Repeat the listing exactly. Pictures stay out of your copy.

* [DATASET EXCERPT]
════════

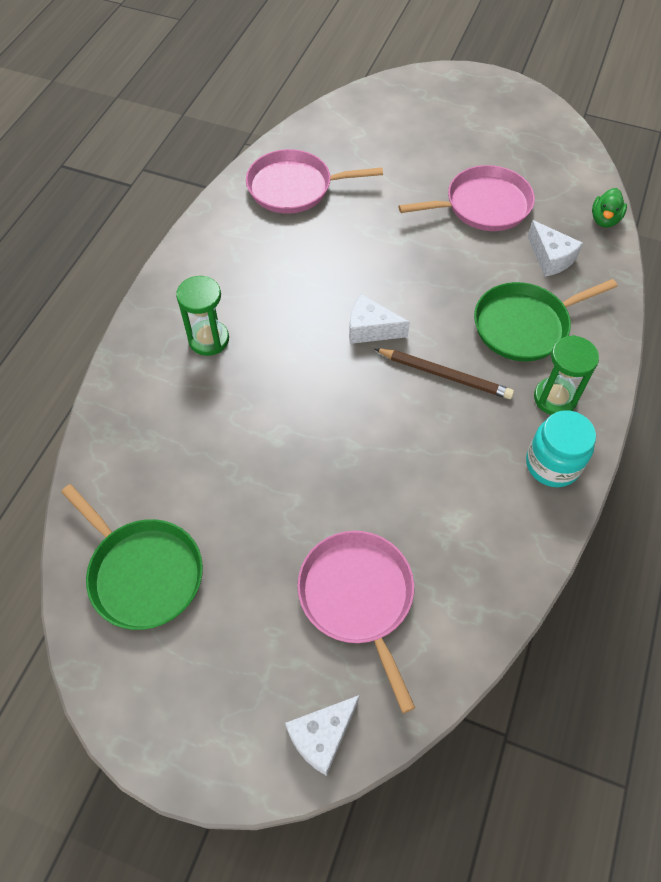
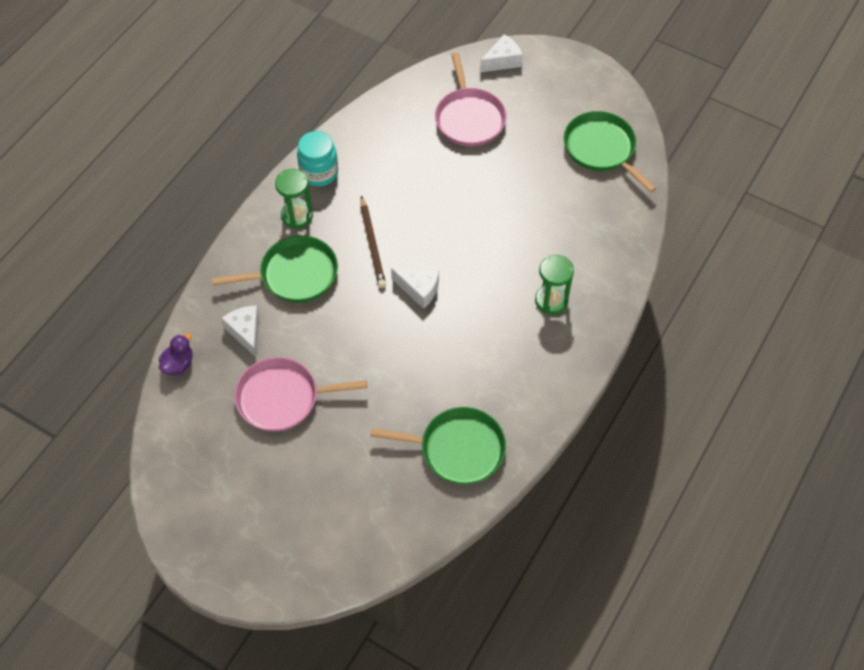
camera: 170 degrees left, 0 degrees up
(294, 187) = (457, 449): pink pan -> green pan
(444, 375) = (372, 244): brown pencil -> brown pencil turned 135 degrees counterclockwise
(604, 220) = (178, 364): green duck -> purple duck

════════

* [TASK RESULT]
camera: 170 degrees left, 0 degrees up
(294, 187) = (457, 449): pink pan -> green pan
(444, 375) = (372, 244): brown pencil -> brown pencil turned 135 degrees counterclockwise
(604, 220) = (178, 364): green duck -> purple duck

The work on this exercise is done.